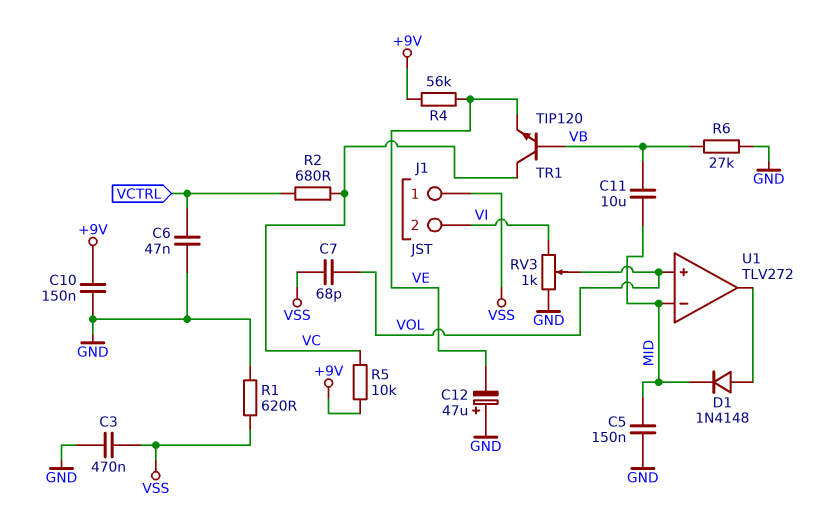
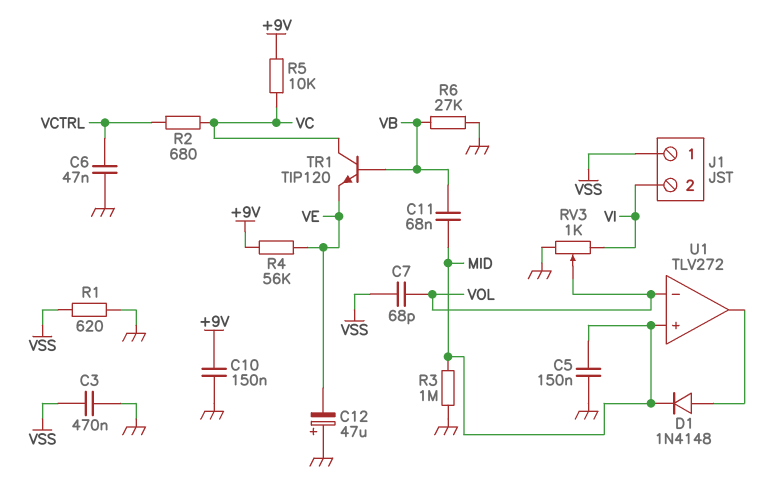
C11: 10uF (MID, VB) -> 68nF (MID, VB)
R3: none -> 1M (GND, MID)
U1 pin in+: VOL -> MID
U1 pin in-: MID -> VOL

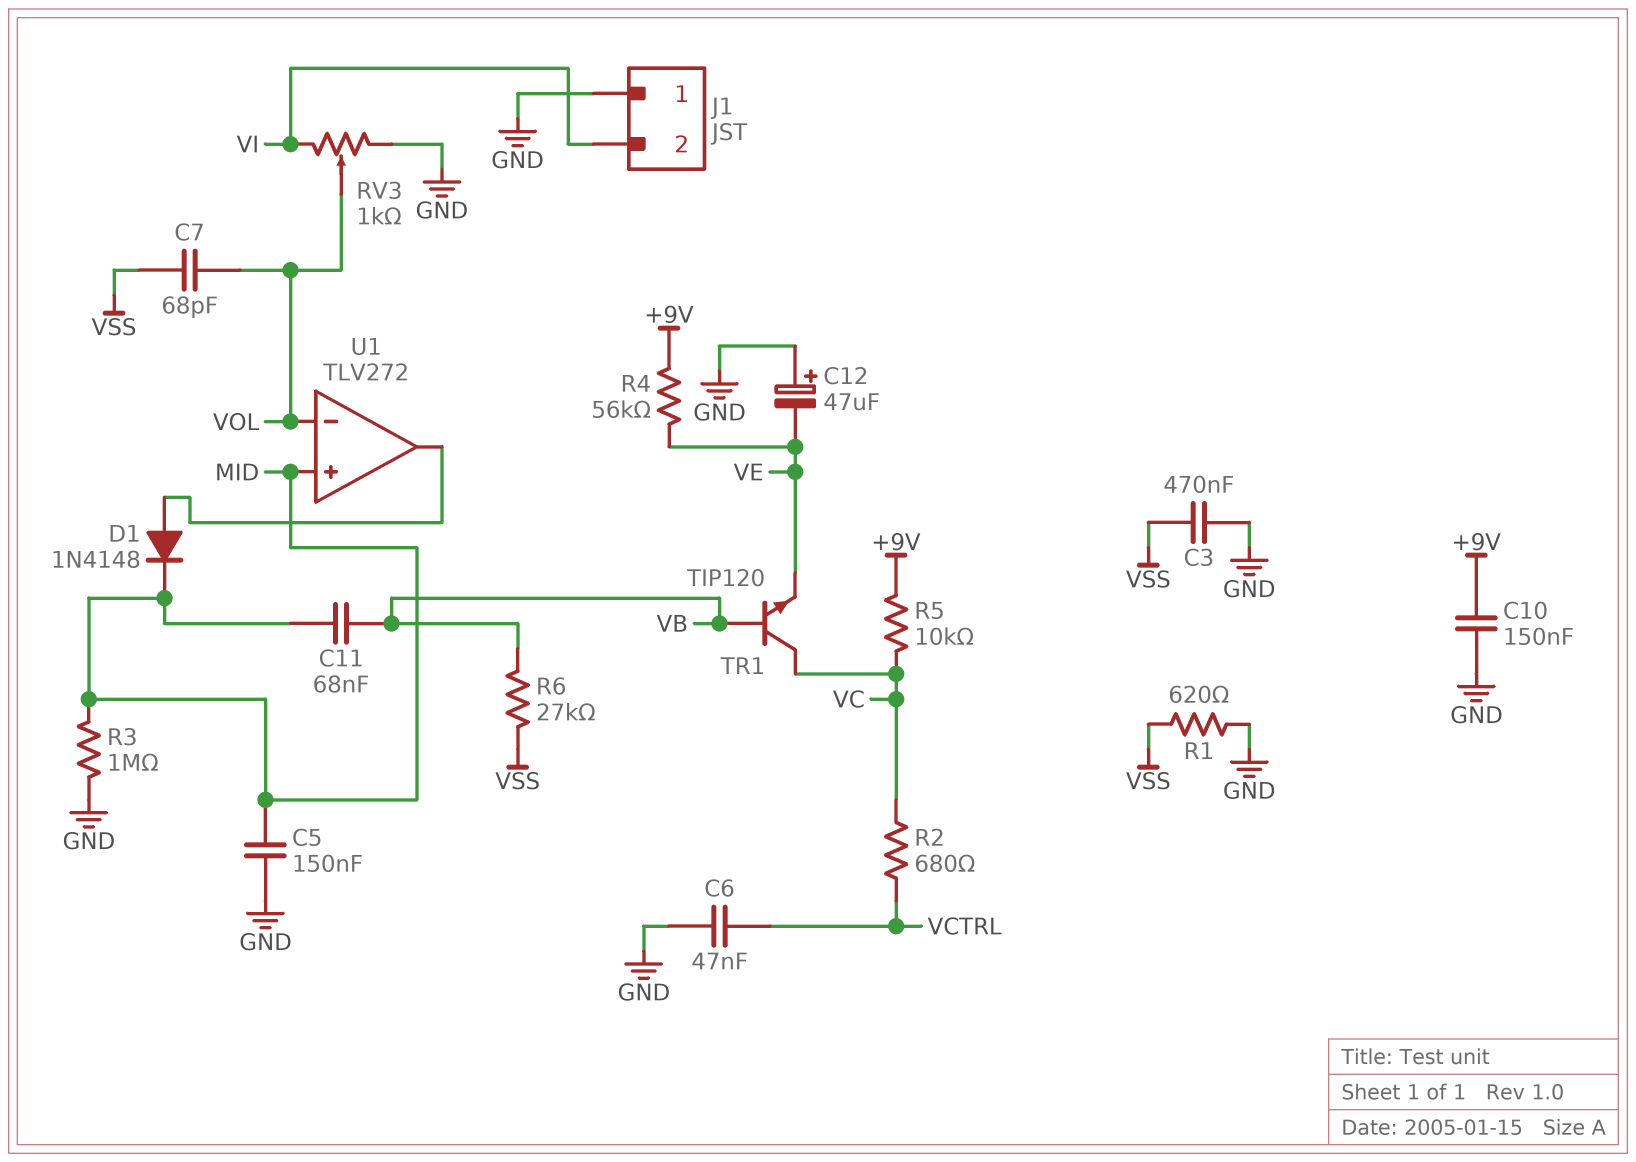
J1 pin 1: VSS -> GND
R6: 27k (GND, VB) -> 27k (VB, VSS)

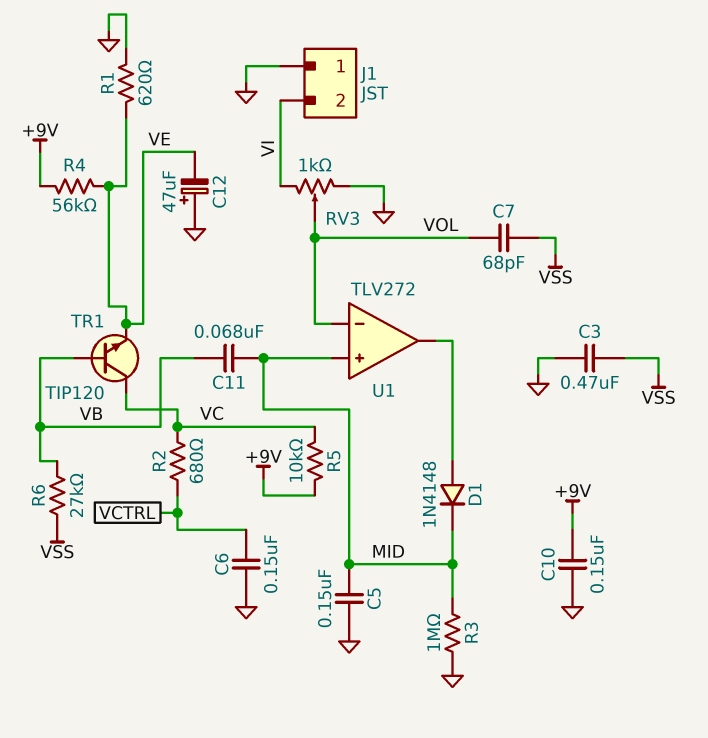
C6: 47nF (GND, VCTRL) -> 150nF (GND, VCTRL)
R1: 620 (GND, VSS) -> 620 (GND, VE)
################
Activity - Please print the entries exactly as they stand. Images are not part of the copy.

Solution to the exercise -
C11: 10uF (MID, VB) -> 68nF (MID, VB)
R3: none -> 1M (GND, MID)
U1 pin in+: VOL -> MID
U1 pin in-: MID -> VOL

J1 pin 1: VSS -> GND
R6: 27k (GND, VB) -> 27k (VB, VSS)

C6: 47nF (GND, VCTRL) -> 150nF (GND, VCTRL)
R1: 620 (GND, VSS) -> 620 (GND, VE)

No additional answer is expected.